WHAT THE EXERCISE ASKS: Apart from the images, reproduce every record word for word.
*** ENTRIES SUPPLIED
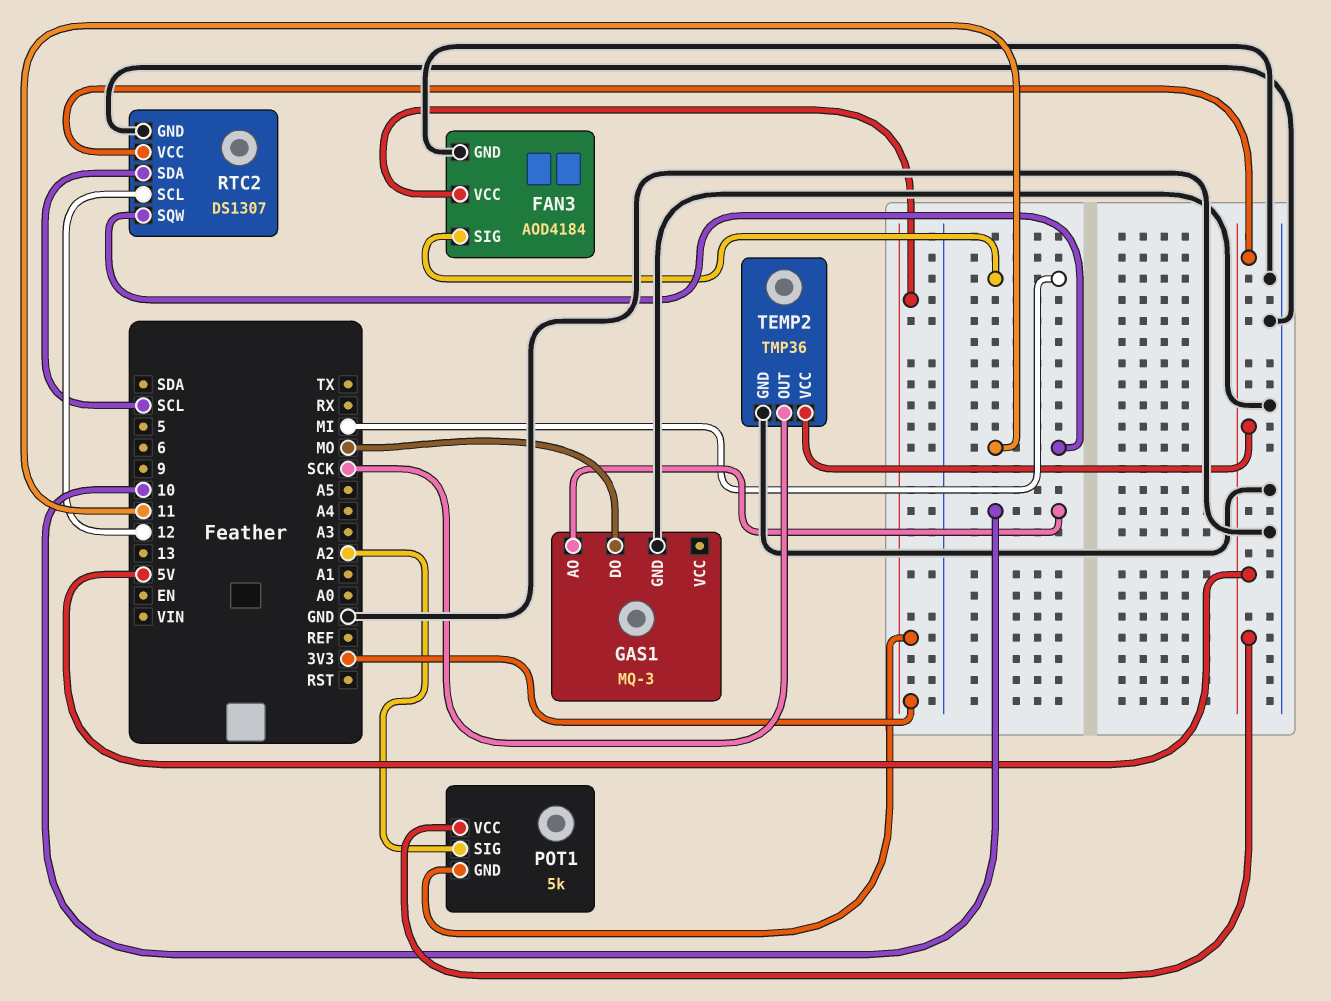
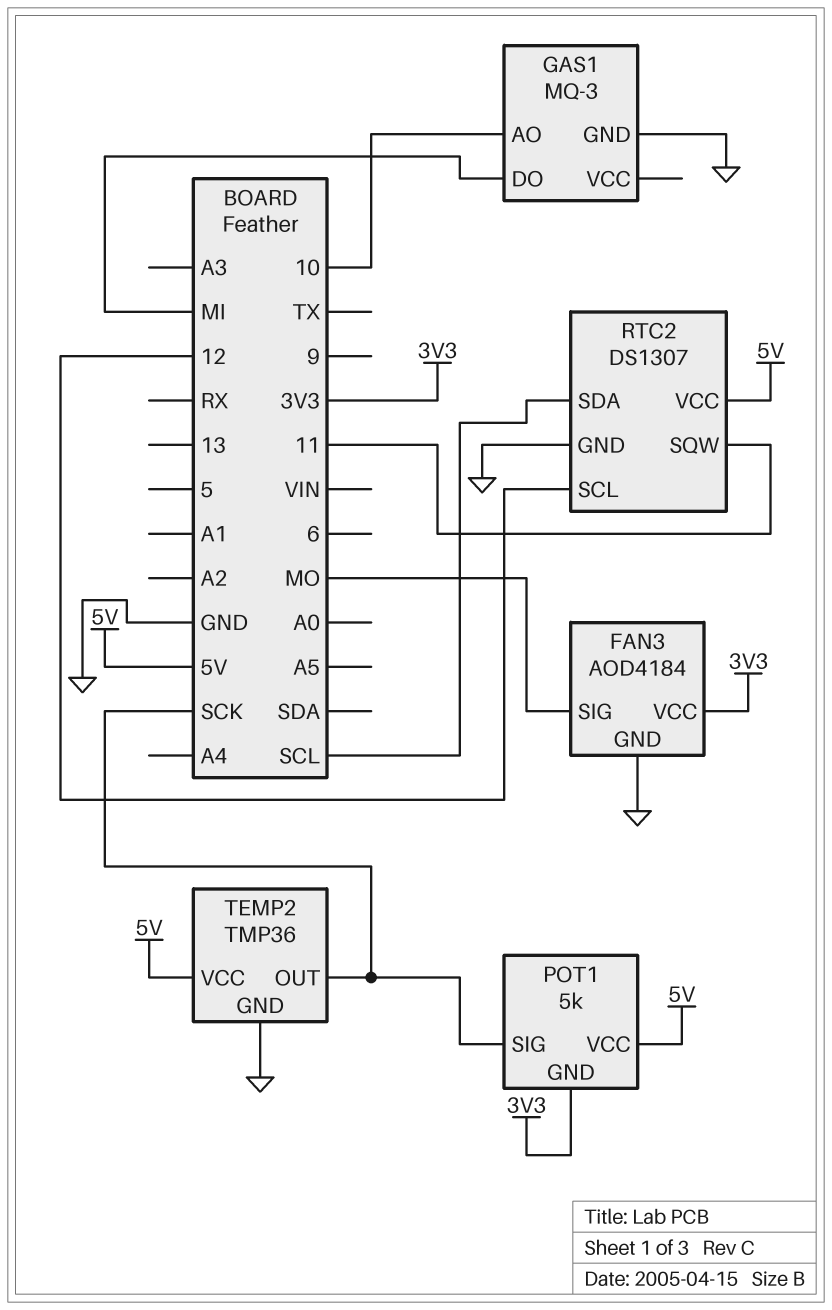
FAN3 pin SIG: MI -> MO
GAS1 pin DO: MO -> MI
POT1 pin SIG: A2 -> SCK

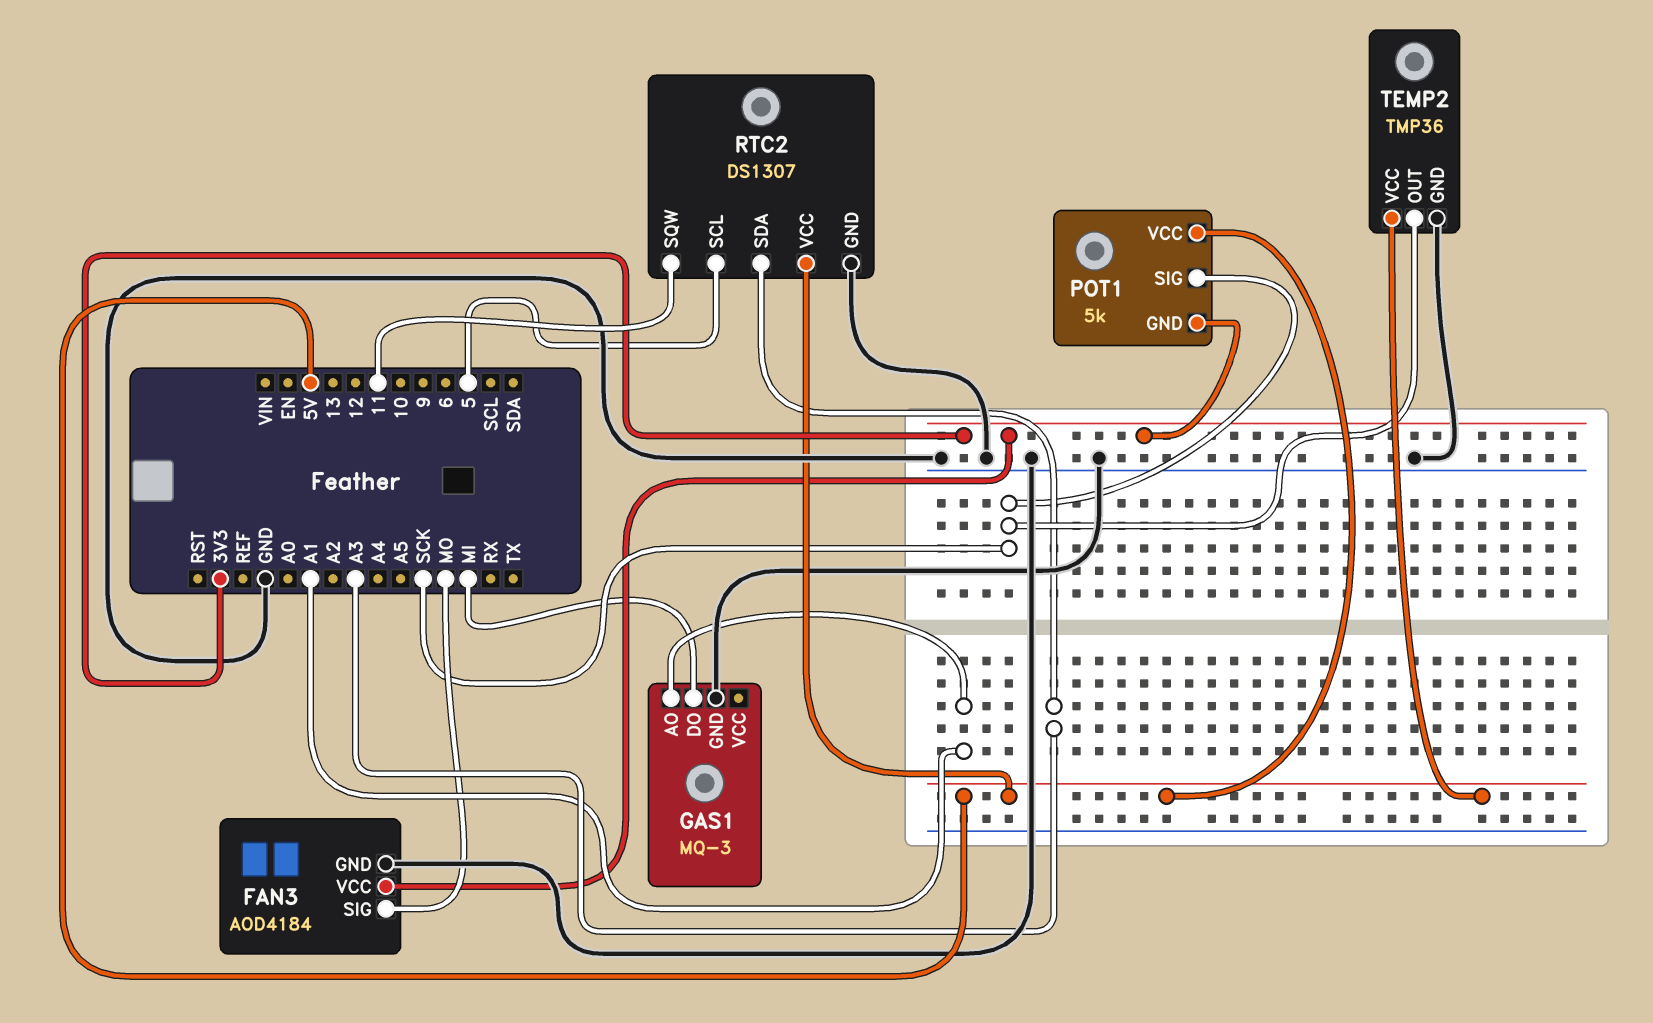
GAS1 pin AO: 10 -> A1
RTC2 pin SCL: 12 -> 5
RTC2 pin SDA: SCL -> A3

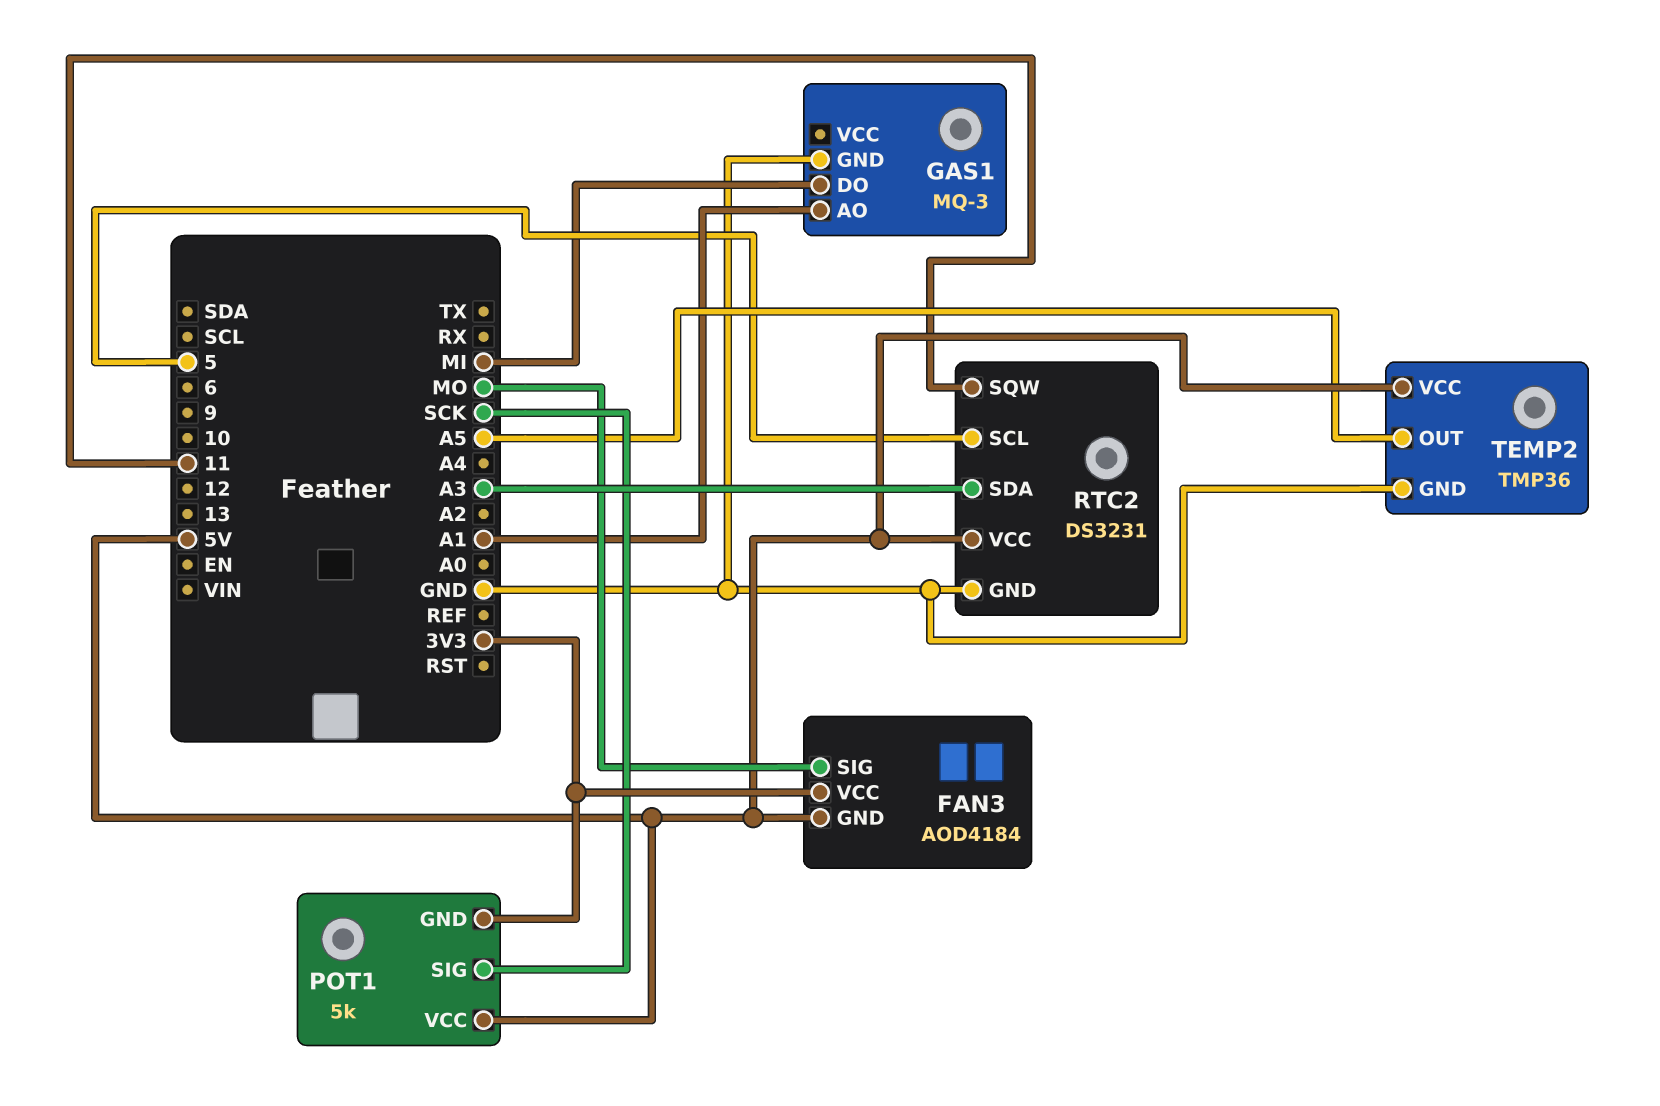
FAN3 pin GND: GND -> 5V
RTC2: DS1307 -> DS3231
TEMP2 pin OUT: SCK -> A5

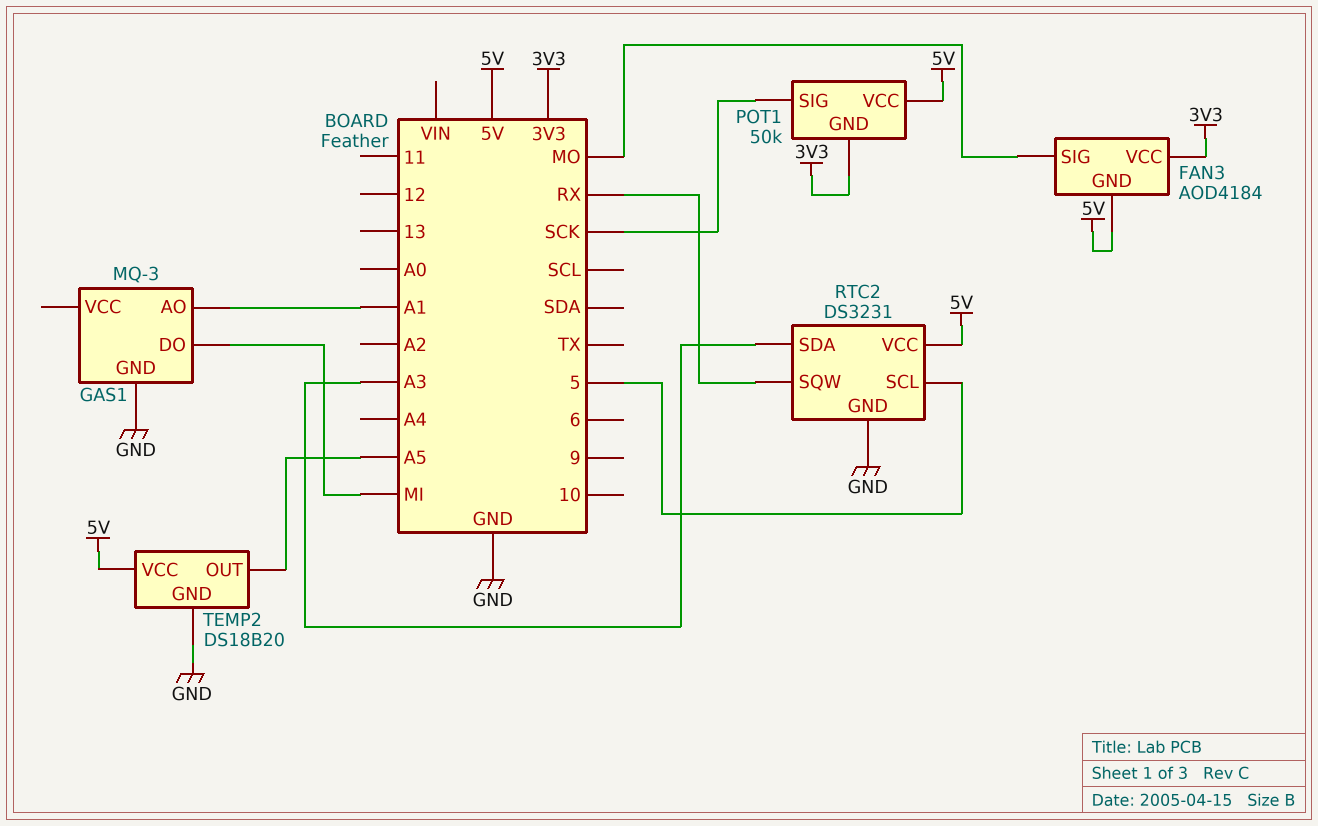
POT1: 5k -> 50k
RTC2 pin SQW: 11 -> RX
TEMP2: TMP36 -> DS18B20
******
YOUR RESPONSE:
FAN3 pin SIG: MI -> MO
GAS1 pin DO: MO -> MI
POT1 pin SIG: A2 -> SCK

GAS1 pin AO: 10 -> A1
RTC2 pin SCL: 12 -> 5
RTC2 pin SDA: SCL -> A3

FAN3 pin GND: GND -> 5V
RTC2: DS1307 -> DS3231
TEMP2 pin OUT: SCK -> A5

POT1: 5k -> 50k
RTC2 pin SQW: 11 -> RX
TEMP2: TMP36 -> DS18B20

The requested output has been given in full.